— EXERCISE REQUIREMENTS —
All entries are to be copied verbatim, while the pictures stay out.

— GIVEN INFORMATION —
□ □ □

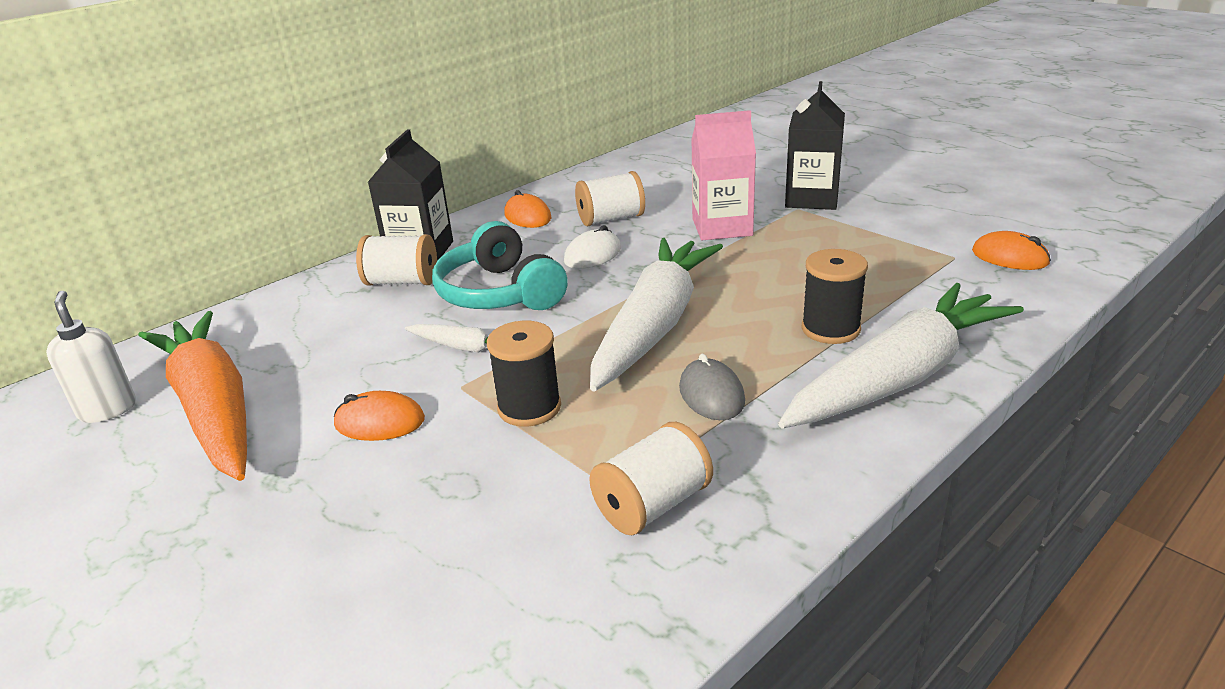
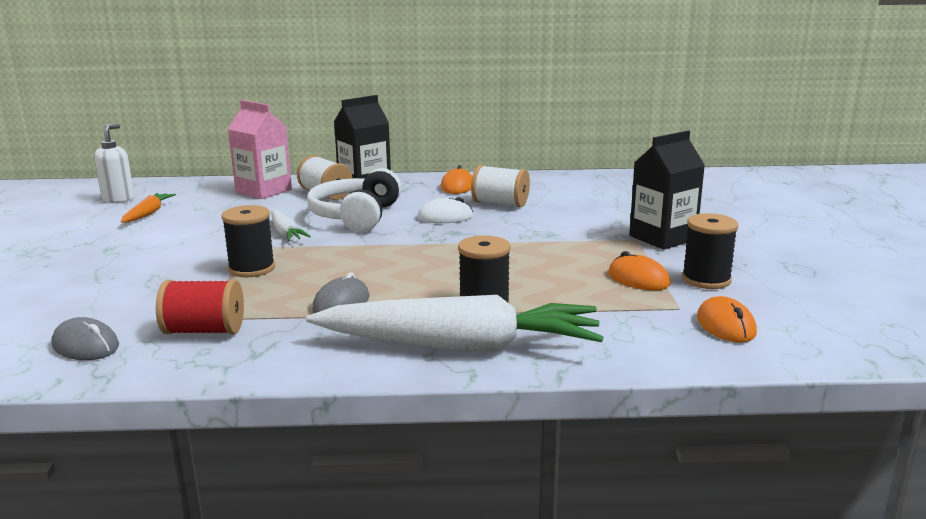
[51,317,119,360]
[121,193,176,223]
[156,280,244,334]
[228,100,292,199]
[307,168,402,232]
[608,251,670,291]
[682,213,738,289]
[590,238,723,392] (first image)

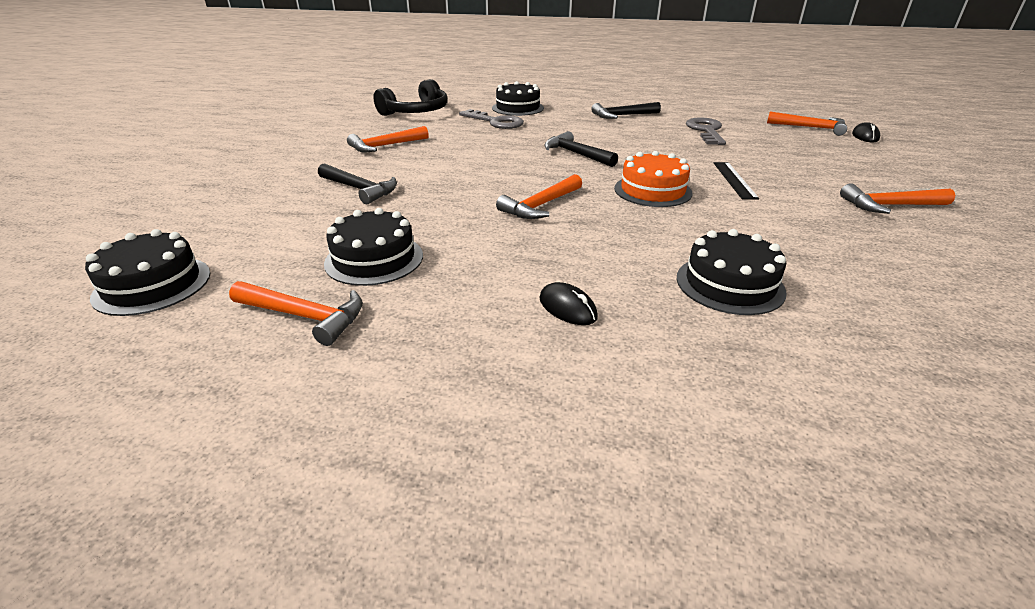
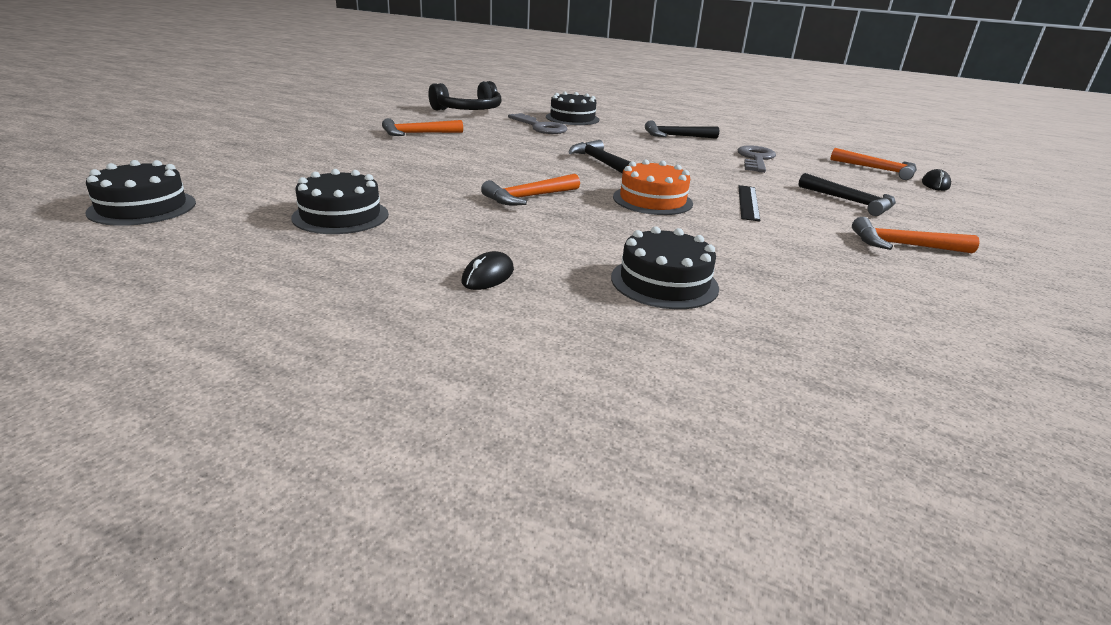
[461,251,514,290]
[798,173,896,216]
[229,281,363,346] (first image)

□ □ □

— SOLUTION FOR THIS EXERCISE —
[51,317,119,360]
[121,193,176,223]
[156,280,244,334]
[228,100,292,199]
[307,168,402,232]
[608,251,670,291]
[682,213,738,289]
[590,238,723,392] (first image)

[461,251,514,290]
[798,173,896,216]
[229,281,363,346] (first image)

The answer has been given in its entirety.